→ MATERIAL PROVIDED:
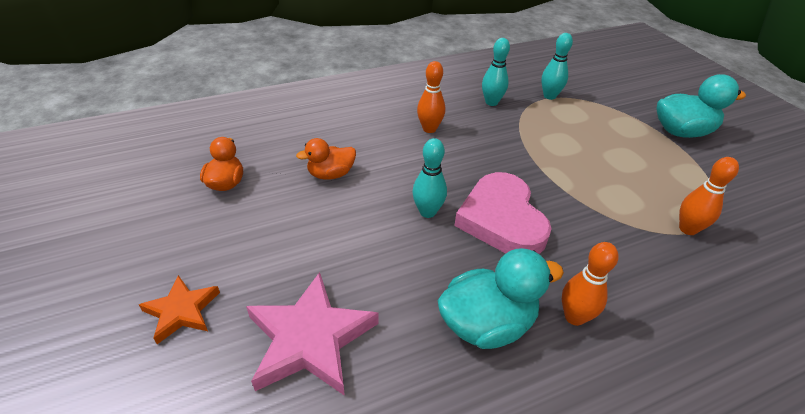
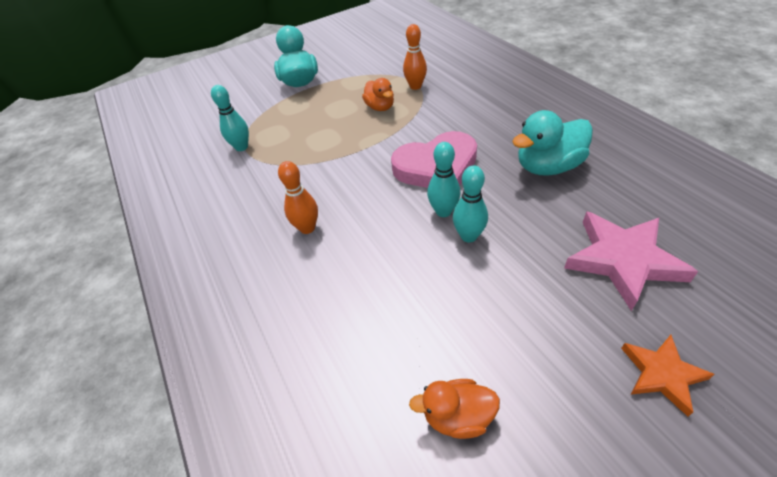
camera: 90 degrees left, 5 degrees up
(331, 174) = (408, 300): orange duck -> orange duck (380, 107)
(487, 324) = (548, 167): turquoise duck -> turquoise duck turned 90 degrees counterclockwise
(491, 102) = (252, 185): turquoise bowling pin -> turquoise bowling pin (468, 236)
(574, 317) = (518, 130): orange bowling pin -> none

...

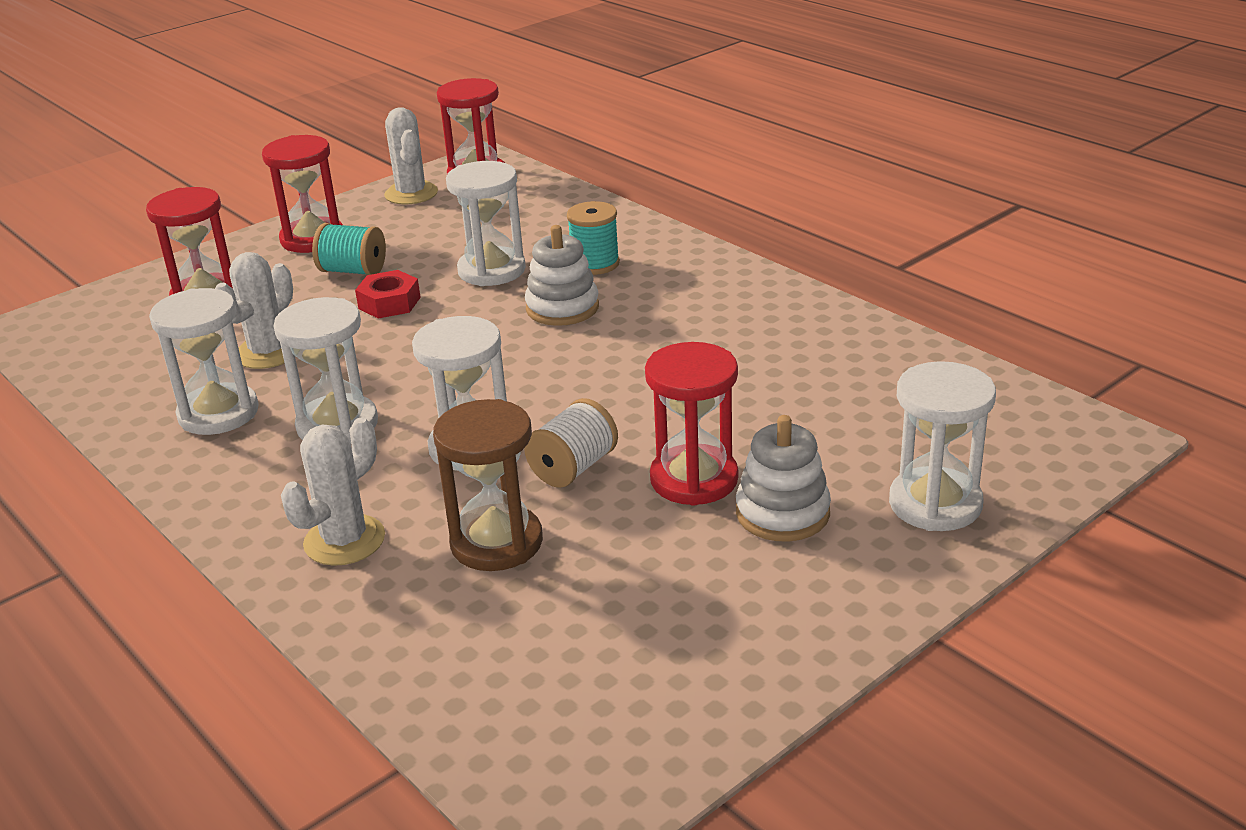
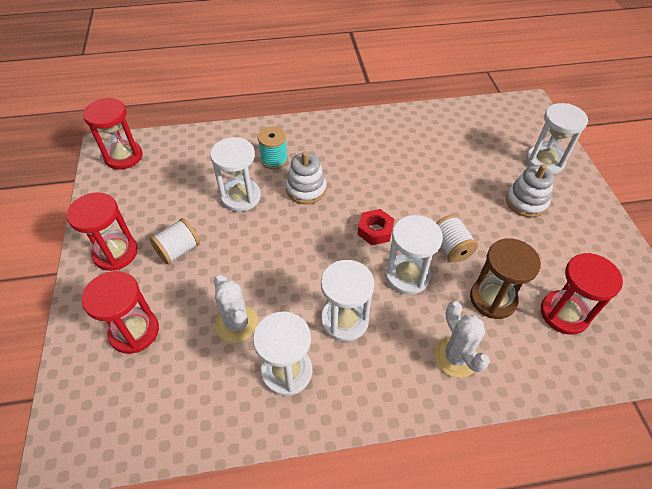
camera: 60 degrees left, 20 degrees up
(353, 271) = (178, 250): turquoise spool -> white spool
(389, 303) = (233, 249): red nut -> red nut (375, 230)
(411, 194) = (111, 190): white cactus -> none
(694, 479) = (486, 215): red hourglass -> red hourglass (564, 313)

→ EXERCISE OBJECTIVE: Begin at the line that has "camera: 90 degrees left, 5 degrees up" in the entries above; stop after the line that has "(574, 317) = (518, 130): orange". Transcribe exactly those lines and no others.

→ YOUR RESPONSE:
camera: 90 degrees left, 5 degrees up
(331, 174) = (408, 300): orange duck -> orange duck (380, 107)
(487, 324) = (548, 167): turquoise duck -> turquoise duck turned 90 degrees counterclockwise
(491, 102) = (252, 185): turquoise bowling pin -> turquoise bowling pin (468, 236)
(574, 317) = (518, 130): orange bowling pin -> none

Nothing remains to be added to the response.